— Action item —
In the listing that follows, count every line holding the word "AUDIO" and give only the count.

--- Source material Enclosed Below ---

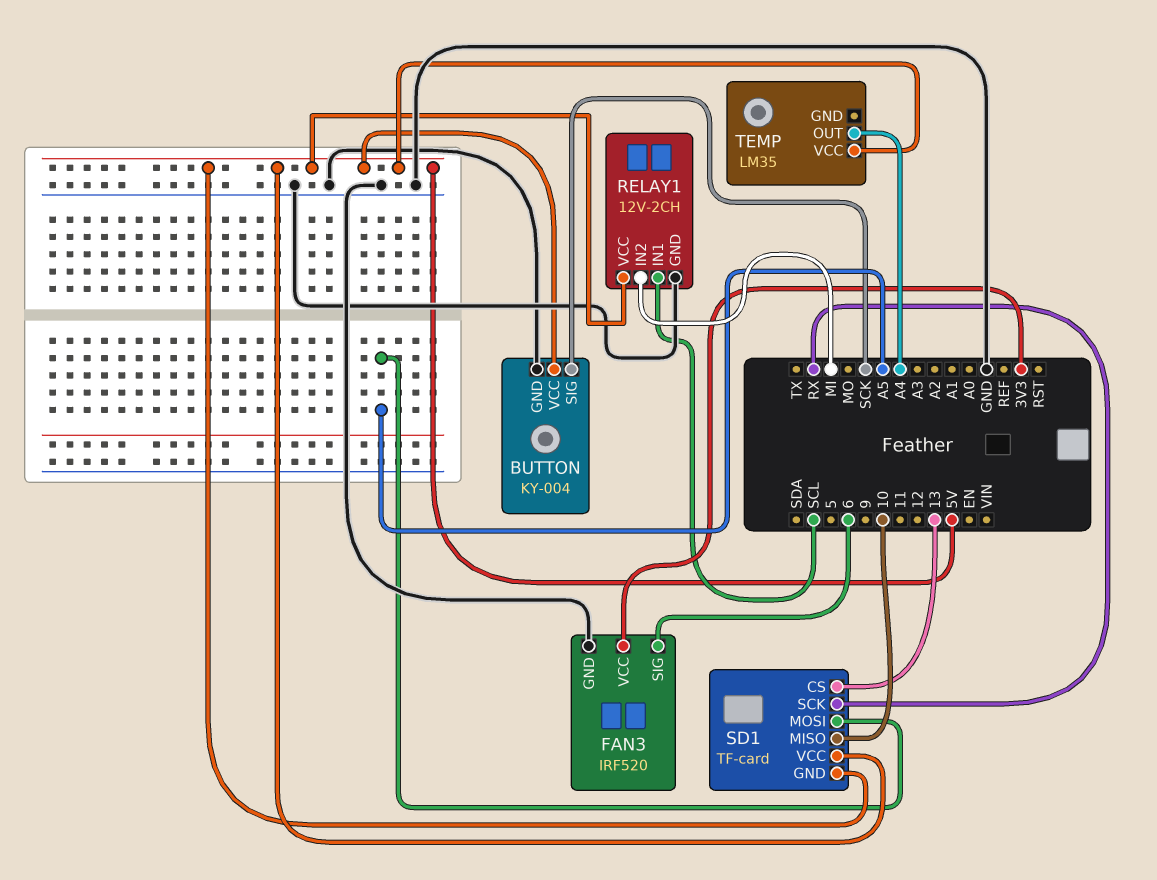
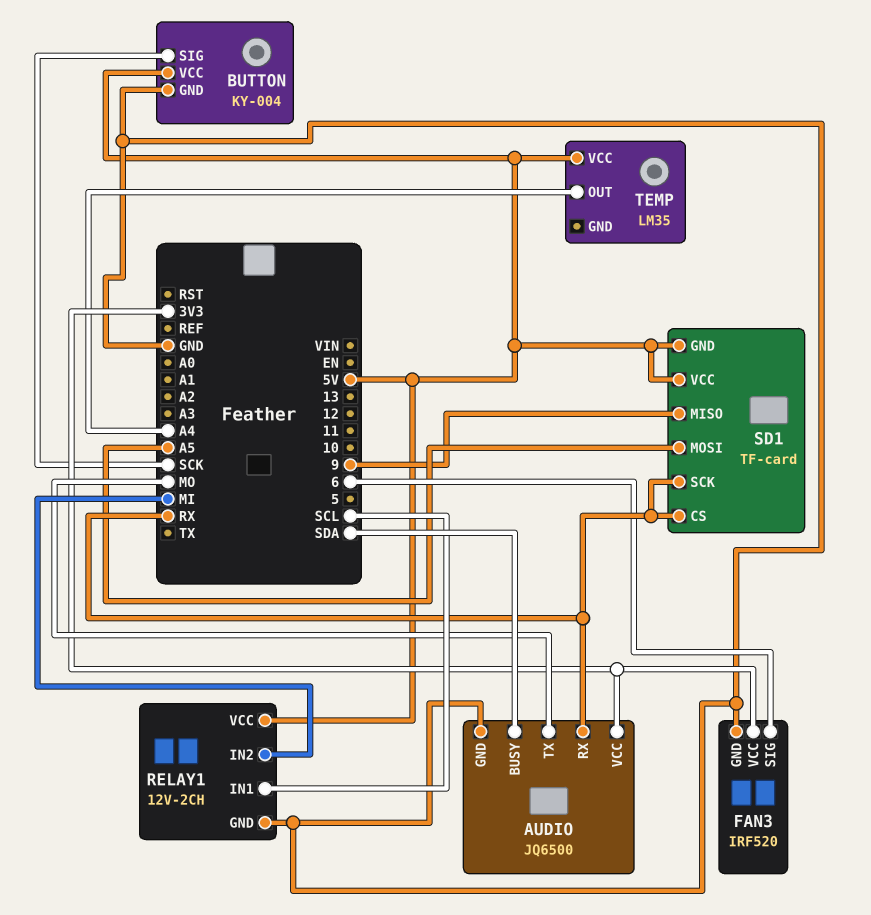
AUDIO: none -> JQ6500
AUDIO pin BUSY: none -> SDA
AUDIO pin GND: none -> GND
AUDIO pin RX: none -> RX
AUDIO pin TX: none -> MO
AUDIO pin VCC: none -> 3V3
SD1 pin CS: 13 -> RX
SD1 pin MISO: 10 -> 9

--- End of Enclosed Source material ---

— Answer —
6